AVAILABLE DATA:
++++++
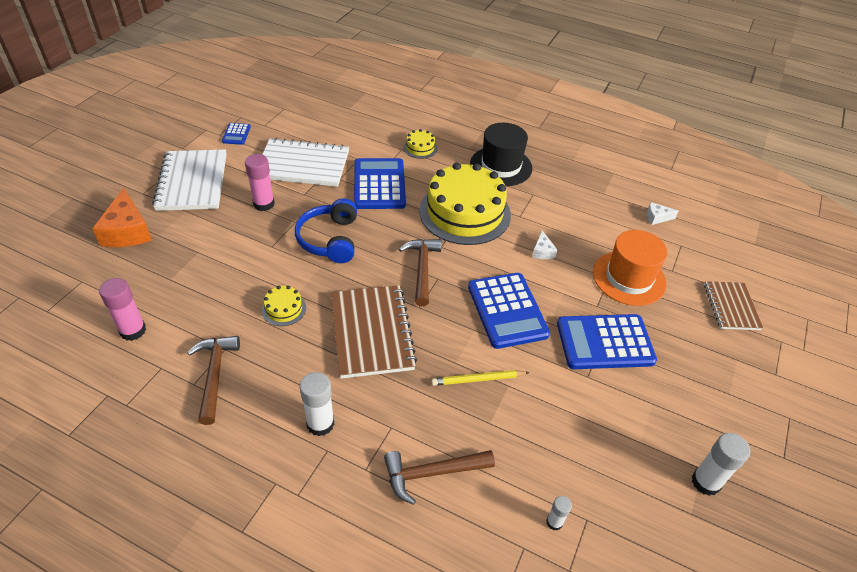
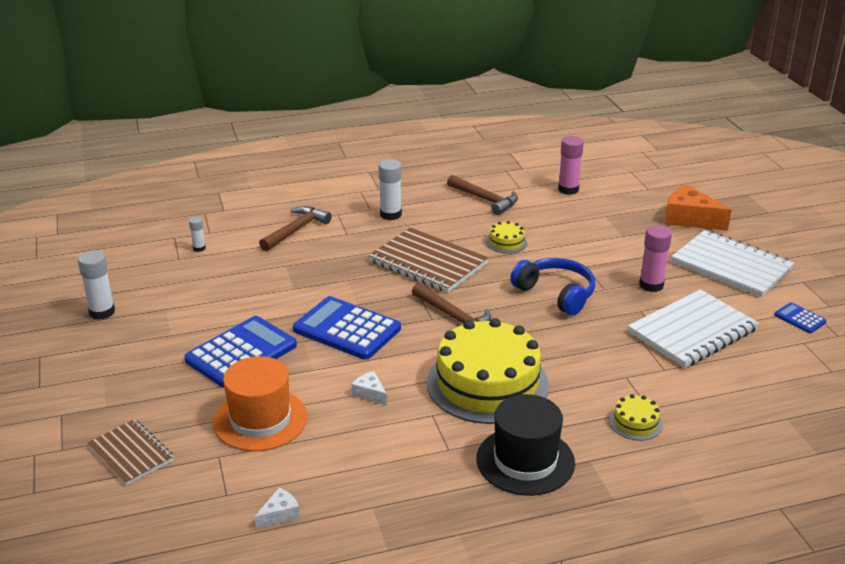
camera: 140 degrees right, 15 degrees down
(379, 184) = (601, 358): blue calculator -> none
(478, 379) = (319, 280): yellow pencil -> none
++++++
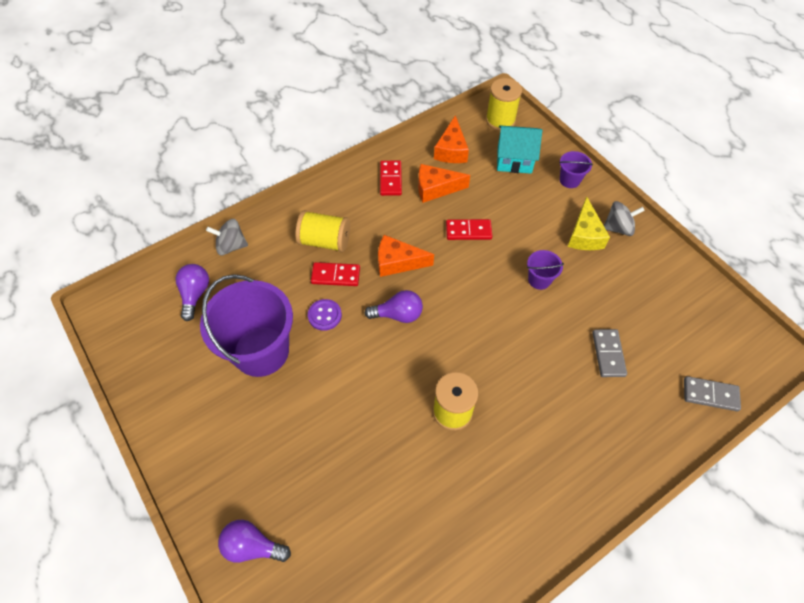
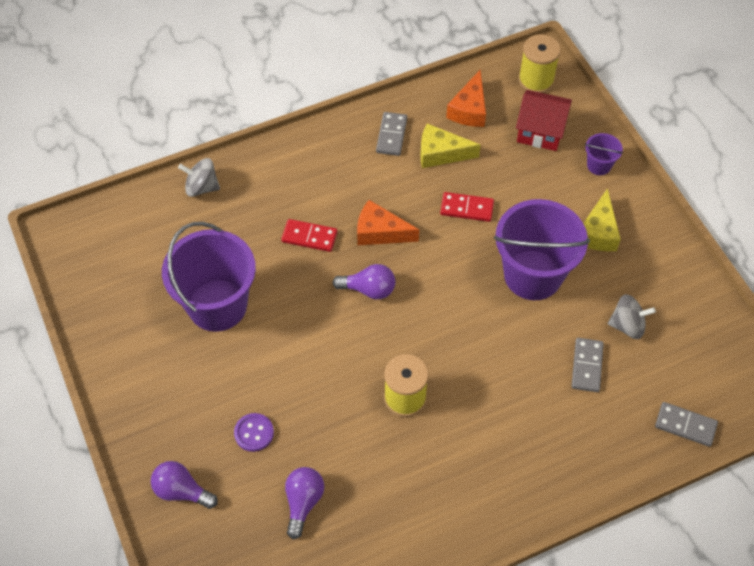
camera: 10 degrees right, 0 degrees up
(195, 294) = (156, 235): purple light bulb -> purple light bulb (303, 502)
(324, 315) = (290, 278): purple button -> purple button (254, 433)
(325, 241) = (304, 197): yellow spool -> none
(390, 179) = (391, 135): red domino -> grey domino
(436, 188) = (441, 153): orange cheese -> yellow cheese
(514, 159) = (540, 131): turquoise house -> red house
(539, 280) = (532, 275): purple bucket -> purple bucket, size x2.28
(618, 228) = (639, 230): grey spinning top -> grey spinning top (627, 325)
++++++
PROBLEM:
Scan the material above line by line and report how many lines contain the word "purple", nothing further.

ANSWER FOR THE TASK:
3